Data shown:
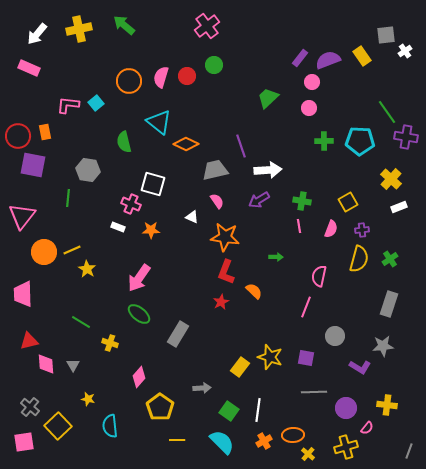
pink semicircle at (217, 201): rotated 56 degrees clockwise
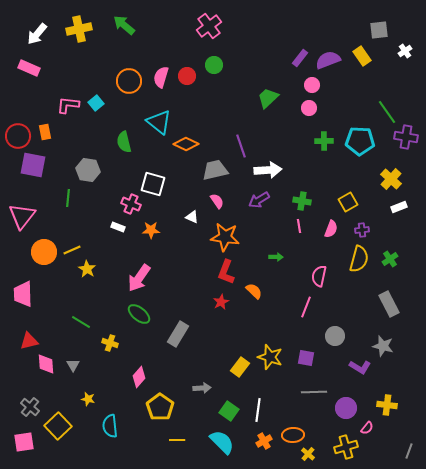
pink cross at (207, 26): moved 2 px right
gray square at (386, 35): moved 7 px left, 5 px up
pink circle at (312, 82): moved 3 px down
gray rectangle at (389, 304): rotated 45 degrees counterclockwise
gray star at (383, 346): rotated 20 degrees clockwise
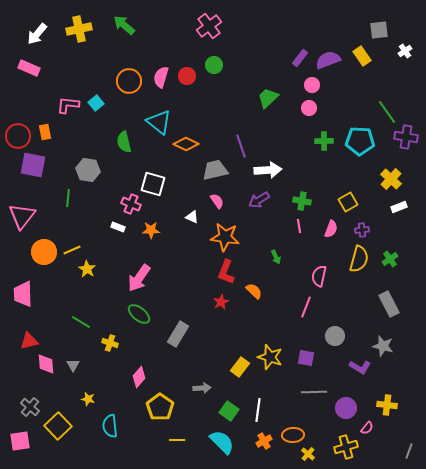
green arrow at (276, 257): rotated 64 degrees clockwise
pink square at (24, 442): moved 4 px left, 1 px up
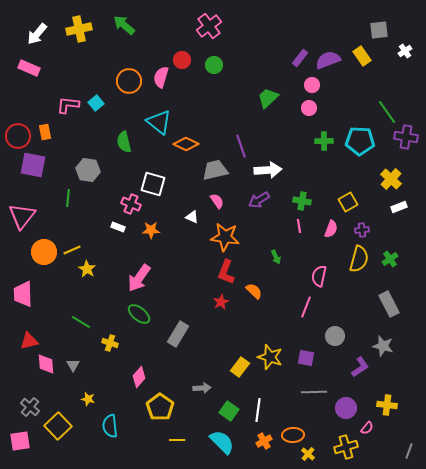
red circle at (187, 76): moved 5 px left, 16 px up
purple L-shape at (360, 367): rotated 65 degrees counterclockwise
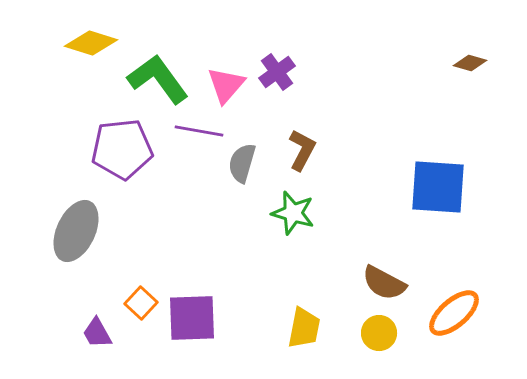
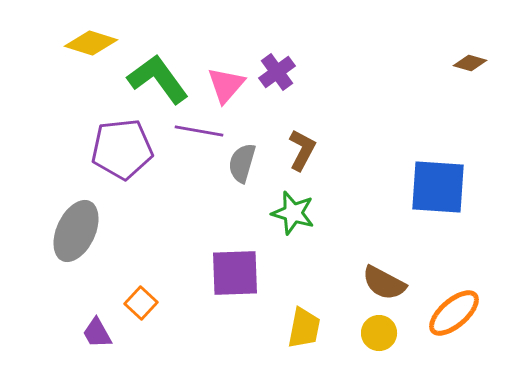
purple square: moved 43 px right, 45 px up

What is expected:
Copy every line above word for word, leaving out the pictures.

Solution for this exercise:
pink semicircle at (217, 201): rotated 56 degrees clockwise
pink cross at (207, 26): moved 2 px right
gray square at (386, 35): moved 7 px left, 5 px up
pink circle at (312, 82): moved 3 px down
gray rectangle at (389, 304): rotated 45 degrees counterclockwise
gray star at (383, 346): rotated 20 degrees clockwise
green arrow at (276, 257): rotated 64 degrees clockwise
pink square at (24, 442): moved 4 px left, 1 px up
red circle at (187, 76): moved 5 px left, 16 px up
purple L-shape at (360, 367): rotated 65 degrees counterclockwise
purple square: moved 43 px right, 45 px up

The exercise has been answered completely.